== WHAT YOU NEED TO DO ==
Go through the material underneath and show every line where the string "turquoise" occurs.

:: RECORD SET ::

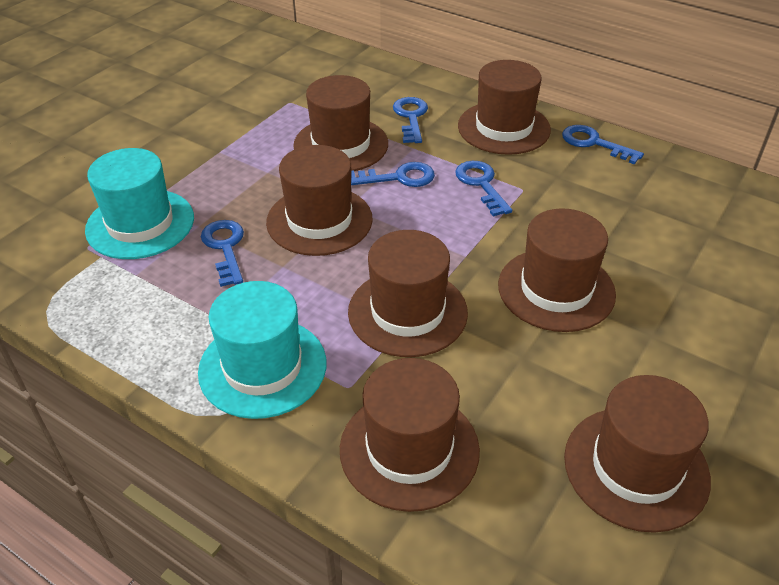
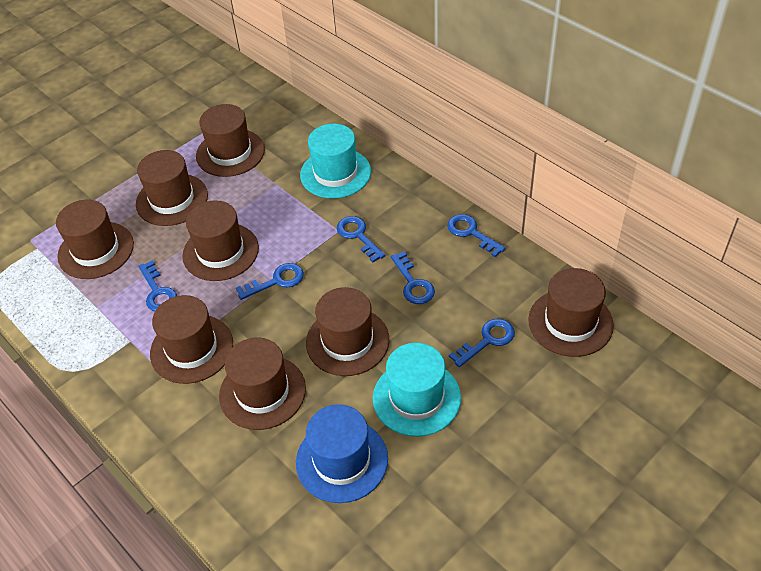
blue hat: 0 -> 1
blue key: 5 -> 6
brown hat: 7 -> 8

:::
:: RECORD SET ::

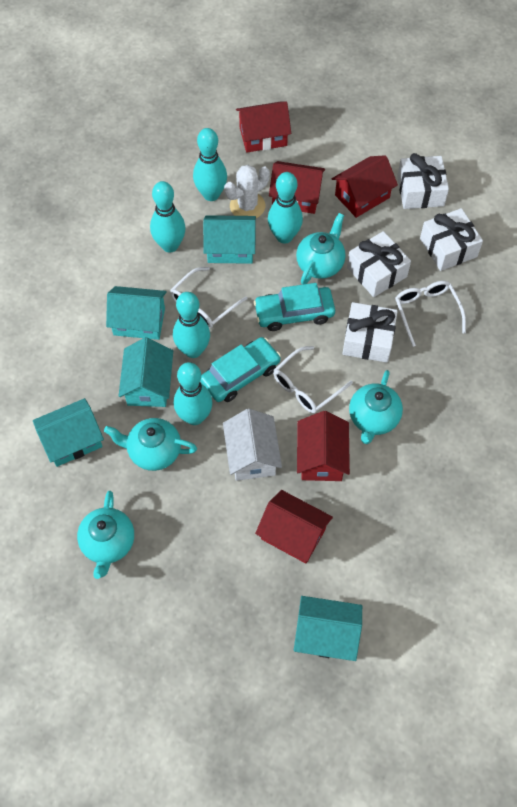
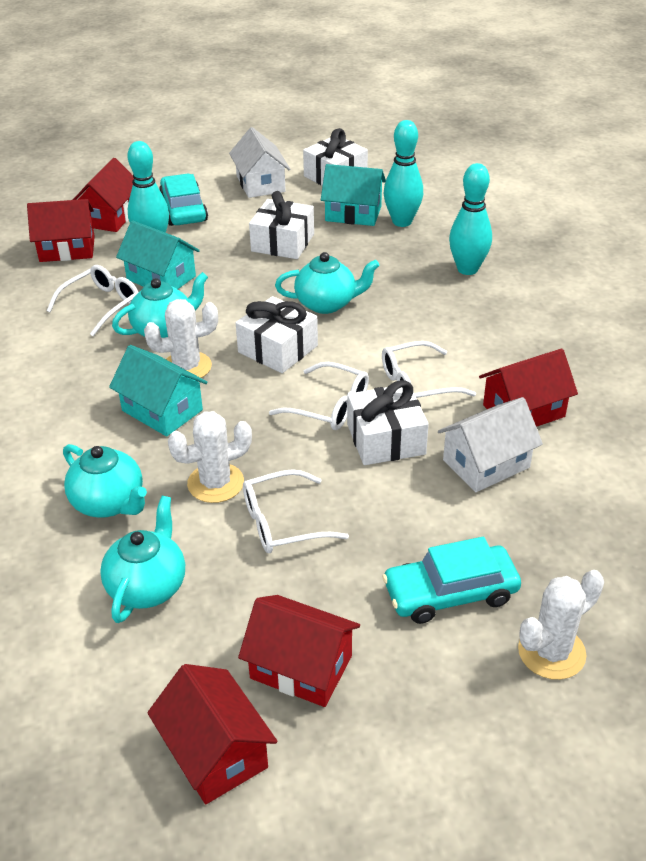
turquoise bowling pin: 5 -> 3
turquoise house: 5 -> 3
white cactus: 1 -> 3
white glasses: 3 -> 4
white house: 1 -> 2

:::

== TASK ANSWER ==
turquoise bowling pin: 5 -> 3
turquoise house: 5 -> 3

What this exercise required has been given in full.